Return the data below without any changes, starting with its first line and going on through the line with "Kigali: none -> 9:33".

-- Begin DATA EXCERPTS --

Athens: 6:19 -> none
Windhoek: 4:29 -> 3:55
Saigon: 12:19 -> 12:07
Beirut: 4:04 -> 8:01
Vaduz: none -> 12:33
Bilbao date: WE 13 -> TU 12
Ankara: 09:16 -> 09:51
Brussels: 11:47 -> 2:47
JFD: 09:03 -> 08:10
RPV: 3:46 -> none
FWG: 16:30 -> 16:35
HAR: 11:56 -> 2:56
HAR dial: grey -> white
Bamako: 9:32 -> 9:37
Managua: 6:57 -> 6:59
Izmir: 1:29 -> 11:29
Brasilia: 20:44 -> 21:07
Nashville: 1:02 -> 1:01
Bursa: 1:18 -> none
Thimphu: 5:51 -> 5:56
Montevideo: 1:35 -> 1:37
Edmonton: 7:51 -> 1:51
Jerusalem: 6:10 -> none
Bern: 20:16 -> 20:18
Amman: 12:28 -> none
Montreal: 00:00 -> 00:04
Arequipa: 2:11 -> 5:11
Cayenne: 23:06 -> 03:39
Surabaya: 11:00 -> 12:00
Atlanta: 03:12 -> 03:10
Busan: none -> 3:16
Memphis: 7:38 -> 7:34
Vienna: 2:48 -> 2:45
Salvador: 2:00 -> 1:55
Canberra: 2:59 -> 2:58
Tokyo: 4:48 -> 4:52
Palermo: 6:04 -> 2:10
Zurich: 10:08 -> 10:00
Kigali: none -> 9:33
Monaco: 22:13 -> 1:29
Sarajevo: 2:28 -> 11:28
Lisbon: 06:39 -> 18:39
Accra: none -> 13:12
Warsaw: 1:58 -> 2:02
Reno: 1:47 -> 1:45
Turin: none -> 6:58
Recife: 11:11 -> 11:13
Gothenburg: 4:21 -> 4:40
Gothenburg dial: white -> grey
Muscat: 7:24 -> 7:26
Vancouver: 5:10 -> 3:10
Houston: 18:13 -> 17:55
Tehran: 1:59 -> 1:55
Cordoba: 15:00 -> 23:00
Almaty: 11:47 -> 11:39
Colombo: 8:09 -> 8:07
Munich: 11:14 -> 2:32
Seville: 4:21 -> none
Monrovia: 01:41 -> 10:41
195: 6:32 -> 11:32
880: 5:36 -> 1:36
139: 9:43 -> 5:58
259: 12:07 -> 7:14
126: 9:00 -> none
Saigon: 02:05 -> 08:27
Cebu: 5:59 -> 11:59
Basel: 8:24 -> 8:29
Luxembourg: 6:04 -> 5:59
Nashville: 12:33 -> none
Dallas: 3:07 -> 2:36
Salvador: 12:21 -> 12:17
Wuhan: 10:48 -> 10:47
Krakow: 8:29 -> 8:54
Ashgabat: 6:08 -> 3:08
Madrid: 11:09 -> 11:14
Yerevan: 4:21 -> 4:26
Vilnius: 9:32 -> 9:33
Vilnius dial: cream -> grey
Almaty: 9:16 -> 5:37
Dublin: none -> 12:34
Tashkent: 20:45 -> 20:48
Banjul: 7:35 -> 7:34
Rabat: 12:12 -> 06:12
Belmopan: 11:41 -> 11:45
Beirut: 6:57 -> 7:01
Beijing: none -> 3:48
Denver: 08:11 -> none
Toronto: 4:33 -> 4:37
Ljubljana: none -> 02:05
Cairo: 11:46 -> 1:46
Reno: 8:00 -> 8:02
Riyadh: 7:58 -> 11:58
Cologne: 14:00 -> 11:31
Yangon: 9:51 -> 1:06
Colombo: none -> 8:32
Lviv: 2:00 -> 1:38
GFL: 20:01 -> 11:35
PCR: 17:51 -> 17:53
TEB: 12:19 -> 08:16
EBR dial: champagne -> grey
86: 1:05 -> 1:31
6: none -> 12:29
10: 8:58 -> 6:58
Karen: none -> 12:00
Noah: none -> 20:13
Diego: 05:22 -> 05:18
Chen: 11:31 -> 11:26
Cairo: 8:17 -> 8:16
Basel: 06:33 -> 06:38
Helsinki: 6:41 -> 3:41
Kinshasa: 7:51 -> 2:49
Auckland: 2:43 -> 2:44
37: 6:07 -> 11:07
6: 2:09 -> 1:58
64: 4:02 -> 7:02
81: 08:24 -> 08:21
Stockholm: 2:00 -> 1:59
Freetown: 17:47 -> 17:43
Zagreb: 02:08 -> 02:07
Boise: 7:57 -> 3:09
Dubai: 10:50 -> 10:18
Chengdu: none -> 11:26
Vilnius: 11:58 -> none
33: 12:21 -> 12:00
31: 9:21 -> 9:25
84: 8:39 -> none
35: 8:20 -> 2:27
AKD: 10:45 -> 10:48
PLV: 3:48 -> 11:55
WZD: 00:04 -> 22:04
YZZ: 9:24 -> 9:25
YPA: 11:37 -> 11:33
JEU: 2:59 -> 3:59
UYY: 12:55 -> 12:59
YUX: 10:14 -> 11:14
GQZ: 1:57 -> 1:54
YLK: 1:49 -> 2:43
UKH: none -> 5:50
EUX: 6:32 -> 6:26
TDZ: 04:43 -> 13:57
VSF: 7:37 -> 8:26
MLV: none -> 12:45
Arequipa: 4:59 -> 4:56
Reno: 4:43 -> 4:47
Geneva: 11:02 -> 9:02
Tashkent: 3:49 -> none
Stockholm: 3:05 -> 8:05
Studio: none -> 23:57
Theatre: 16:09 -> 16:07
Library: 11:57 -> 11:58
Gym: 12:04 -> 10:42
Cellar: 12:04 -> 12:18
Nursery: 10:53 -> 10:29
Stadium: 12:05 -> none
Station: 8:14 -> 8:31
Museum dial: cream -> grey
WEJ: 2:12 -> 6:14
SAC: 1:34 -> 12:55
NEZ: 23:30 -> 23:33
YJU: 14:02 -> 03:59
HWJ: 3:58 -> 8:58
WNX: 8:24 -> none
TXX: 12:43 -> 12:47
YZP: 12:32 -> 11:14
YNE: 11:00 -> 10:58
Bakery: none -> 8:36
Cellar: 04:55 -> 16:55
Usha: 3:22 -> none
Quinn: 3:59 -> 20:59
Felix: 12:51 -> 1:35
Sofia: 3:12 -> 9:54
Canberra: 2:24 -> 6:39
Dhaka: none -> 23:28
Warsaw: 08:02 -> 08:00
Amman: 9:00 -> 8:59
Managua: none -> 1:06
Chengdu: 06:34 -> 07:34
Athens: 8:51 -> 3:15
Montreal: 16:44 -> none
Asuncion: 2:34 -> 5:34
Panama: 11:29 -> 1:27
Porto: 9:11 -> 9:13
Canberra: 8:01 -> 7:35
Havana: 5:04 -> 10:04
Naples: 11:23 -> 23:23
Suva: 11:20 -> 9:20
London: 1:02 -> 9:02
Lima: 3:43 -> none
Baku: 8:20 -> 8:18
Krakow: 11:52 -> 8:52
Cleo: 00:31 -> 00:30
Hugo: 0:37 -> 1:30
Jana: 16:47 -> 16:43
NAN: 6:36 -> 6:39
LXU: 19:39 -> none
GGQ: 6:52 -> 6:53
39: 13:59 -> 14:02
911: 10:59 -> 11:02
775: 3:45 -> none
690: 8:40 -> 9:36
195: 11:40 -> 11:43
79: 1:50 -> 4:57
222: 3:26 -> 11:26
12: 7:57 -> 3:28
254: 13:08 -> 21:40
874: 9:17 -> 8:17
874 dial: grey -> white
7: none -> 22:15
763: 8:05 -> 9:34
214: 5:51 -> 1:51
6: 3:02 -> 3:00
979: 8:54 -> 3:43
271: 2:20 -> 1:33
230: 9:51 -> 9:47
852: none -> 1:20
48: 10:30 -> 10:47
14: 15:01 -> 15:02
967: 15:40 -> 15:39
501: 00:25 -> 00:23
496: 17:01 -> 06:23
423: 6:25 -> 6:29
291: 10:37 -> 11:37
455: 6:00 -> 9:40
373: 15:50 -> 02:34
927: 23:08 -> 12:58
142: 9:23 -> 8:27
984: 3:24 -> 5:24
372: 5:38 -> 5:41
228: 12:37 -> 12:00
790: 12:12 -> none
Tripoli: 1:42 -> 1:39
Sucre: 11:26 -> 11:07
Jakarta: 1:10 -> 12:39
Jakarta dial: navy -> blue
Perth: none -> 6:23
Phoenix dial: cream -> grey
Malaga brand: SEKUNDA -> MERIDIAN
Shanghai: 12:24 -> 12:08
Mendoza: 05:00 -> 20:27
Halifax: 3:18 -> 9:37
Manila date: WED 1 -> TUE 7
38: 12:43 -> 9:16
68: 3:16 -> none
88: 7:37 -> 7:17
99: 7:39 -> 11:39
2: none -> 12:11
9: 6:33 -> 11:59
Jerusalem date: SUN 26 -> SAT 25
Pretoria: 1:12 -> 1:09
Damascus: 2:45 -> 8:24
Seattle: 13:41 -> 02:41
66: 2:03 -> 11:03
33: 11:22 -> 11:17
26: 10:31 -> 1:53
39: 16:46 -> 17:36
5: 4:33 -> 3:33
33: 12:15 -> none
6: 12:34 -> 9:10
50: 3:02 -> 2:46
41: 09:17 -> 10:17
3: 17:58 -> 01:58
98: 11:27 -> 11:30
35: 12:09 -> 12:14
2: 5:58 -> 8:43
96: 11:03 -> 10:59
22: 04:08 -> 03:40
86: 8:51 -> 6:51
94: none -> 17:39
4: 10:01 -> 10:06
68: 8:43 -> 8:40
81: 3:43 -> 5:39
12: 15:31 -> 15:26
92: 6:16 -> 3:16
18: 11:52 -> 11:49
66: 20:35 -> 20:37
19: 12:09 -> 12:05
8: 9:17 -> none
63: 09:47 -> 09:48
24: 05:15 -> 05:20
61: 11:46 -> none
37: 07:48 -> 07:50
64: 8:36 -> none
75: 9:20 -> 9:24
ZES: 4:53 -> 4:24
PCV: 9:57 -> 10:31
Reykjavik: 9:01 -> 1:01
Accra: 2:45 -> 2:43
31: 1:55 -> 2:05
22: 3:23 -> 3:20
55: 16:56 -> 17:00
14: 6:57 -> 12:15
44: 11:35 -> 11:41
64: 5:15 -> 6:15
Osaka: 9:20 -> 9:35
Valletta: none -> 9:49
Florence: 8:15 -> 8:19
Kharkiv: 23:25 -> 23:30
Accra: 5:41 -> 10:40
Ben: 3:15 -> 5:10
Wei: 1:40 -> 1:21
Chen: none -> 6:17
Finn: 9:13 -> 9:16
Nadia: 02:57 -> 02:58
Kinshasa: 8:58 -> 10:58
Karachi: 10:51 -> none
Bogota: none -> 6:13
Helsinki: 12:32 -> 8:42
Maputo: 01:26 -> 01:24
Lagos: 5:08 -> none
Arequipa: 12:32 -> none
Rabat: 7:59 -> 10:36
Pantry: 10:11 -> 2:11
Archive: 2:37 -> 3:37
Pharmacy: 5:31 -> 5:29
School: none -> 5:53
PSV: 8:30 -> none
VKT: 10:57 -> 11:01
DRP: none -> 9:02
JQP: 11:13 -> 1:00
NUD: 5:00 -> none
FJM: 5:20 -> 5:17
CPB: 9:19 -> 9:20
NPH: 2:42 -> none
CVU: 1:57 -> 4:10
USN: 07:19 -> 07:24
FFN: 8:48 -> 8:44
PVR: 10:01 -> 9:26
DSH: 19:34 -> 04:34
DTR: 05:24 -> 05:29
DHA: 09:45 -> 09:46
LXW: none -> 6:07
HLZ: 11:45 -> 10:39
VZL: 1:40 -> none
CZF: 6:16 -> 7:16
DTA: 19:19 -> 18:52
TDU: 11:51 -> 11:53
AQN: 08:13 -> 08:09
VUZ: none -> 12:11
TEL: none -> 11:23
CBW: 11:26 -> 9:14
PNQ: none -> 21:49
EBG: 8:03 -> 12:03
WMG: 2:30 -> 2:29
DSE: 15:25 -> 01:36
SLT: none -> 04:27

-- End DATA EXCERPTS --

_RESPONSE TO THE TASK_:
Athens: 6:19 -> none
Windhoek: 4:29 -> 3:55
Saigon: 12:19 -> 12:07
Beirut: 4:04 -> 8:01
Vaduz: none -> 12:33
Bilbao date: WE 13 -> TU 12
Ankara: 09:16 -> 09:51
Brussels: 11:47 -> 2:47
JFD: 09:03 -> 08:10
RPV: 3:46 -> none
FWG: 16:30 -> 16:35
HAR: 11:56 -> 2:56
HAR dial: grey -> white
Bamako: 9:32 -> 9:37
Managua: 6:57 -> 6:59
Izmir: 1:29 -> 11:29
Brasilia: 20:44 -> 21:07
Nashville: 1:02 -> 1:01
Bursa: 1:18 -> none
Thimphu: 5:51 -> 5:56
Montevideo: 1:35 -> 1:37
Edmonton: 7:51 -> 1:51
Jerusalem: 6:10 -> none
Bern: 20:16 -> 20:18
Amman: 12:28 -> none
Montreal: 00:00 -> 00:04
Arequipa: 2:11 -> 5:11
Cayenne: 23:06 -> 03:39
Surabaya: 11:00 -> 12:00
Atlanta: 03:12 -> 03:10
Busan: none -> 3:16
Memphis: 7:38 -> 7:34
Vienna: 2:48 -> 2:45
Salvador: 2:00 -> 1:55
Canberra: 2:59 -> 2:58
Tokyo: 4:48 -> 4:52
Palermo: 6:04 -> 2:10
Zurich: 10:08 -> 10:00
Kigali: none -> 9:33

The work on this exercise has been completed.